═════ Supplied data
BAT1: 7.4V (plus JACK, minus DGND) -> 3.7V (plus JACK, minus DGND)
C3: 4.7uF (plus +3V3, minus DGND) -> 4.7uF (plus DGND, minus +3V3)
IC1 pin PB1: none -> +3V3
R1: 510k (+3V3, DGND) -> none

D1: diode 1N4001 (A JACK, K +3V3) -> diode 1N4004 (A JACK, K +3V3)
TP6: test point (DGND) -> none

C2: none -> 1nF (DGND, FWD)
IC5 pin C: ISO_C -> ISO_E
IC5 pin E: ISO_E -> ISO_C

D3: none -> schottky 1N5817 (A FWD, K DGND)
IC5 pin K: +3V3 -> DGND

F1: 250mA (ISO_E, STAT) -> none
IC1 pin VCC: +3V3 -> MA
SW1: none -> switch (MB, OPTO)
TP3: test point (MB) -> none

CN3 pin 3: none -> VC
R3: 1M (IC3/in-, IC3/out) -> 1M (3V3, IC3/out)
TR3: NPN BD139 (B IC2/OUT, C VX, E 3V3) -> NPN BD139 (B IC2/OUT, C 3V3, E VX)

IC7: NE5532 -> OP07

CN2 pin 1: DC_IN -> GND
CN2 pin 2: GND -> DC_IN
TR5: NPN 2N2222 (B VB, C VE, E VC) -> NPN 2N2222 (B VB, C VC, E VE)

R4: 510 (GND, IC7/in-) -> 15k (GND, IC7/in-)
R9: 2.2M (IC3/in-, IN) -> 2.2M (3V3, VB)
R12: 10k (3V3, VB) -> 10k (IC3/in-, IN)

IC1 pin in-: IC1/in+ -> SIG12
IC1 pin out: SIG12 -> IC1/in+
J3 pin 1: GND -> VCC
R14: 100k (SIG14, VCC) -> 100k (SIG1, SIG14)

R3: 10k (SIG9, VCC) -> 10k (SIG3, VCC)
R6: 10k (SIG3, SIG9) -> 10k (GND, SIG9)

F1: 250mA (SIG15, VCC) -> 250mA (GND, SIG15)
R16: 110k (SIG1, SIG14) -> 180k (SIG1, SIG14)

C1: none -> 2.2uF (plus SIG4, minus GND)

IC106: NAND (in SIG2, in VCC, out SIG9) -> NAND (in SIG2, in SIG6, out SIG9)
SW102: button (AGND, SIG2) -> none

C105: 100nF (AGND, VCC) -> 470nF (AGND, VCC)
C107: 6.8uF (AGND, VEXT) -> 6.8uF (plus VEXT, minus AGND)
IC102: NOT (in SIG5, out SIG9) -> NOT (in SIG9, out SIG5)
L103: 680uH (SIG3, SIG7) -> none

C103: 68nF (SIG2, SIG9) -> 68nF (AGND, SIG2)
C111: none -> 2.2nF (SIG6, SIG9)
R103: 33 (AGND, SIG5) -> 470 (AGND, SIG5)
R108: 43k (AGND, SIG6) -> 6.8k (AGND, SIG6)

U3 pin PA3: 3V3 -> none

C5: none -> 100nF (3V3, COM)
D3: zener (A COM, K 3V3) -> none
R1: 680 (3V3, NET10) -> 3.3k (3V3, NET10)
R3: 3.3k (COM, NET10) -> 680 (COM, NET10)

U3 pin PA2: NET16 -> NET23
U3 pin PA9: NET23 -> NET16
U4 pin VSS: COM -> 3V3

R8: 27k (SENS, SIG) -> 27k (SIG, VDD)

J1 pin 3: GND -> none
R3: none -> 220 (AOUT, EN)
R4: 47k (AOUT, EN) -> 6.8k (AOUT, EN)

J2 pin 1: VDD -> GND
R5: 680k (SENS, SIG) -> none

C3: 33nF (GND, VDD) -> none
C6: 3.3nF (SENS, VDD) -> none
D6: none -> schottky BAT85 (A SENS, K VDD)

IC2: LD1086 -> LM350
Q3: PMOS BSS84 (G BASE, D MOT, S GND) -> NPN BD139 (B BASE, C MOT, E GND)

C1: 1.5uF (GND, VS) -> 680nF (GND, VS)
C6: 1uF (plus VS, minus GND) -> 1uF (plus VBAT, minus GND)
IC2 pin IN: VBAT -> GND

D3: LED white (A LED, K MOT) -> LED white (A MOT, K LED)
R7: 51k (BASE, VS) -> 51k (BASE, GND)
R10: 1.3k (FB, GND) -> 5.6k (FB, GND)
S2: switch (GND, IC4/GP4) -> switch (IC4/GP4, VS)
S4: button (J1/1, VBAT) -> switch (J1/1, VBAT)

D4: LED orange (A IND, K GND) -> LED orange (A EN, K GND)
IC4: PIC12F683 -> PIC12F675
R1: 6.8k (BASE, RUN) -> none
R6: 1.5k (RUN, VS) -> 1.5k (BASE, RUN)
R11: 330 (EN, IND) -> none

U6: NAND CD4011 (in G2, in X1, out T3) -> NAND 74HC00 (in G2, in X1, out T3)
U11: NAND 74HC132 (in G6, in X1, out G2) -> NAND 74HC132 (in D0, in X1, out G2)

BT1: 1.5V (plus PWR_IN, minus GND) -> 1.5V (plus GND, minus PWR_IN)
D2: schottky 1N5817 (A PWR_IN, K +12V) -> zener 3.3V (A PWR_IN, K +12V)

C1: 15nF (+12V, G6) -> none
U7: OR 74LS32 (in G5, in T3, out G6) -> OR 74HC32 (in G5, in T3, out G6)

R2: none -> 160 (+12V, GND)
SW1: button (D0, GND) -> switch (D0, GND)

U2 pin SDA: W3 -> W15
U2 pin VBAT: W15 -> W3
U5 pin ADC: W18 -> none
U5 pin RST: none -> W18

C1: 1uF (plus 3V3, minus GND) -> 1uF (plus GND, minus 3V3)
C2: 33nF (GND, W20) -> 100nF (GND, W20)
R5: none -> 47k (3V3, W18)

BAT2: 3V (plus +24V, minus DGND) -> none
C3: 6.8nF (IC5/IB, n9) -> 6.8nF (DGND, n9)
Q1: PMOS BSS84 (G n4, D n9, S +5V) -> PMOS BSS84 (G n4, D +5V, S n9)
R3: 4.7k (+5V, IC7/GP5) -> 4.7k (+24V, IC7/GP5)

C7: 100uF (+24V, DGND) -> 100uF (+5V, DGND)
══════════
About this task:
Going back over the entries above, copy word for word every line from the one that has "C1: 15nF (+12V, G6) -> none" on through the one that has "C1: 1uF (plus".

Written response:
C1: 15nF (+12V, G6) -> none
U7: OR 74LS32 (in G5, in T3, out G6) -> OR 74HC32 (in G5, in T3, out G6)

R2: none -> 160 (+12V, GND)
SW1: button (D0, GND) -> switch (D0, GND)

U2 pin SDA: W3 -> W15
U2 pin VBAT: W15 -> W3
U5 pin ADC: W18 -> none
U5 pin RST: none -> W18

C1: 1uF (plus 3V3, minus GND) -> 1uF (plus GND, minus 3V3)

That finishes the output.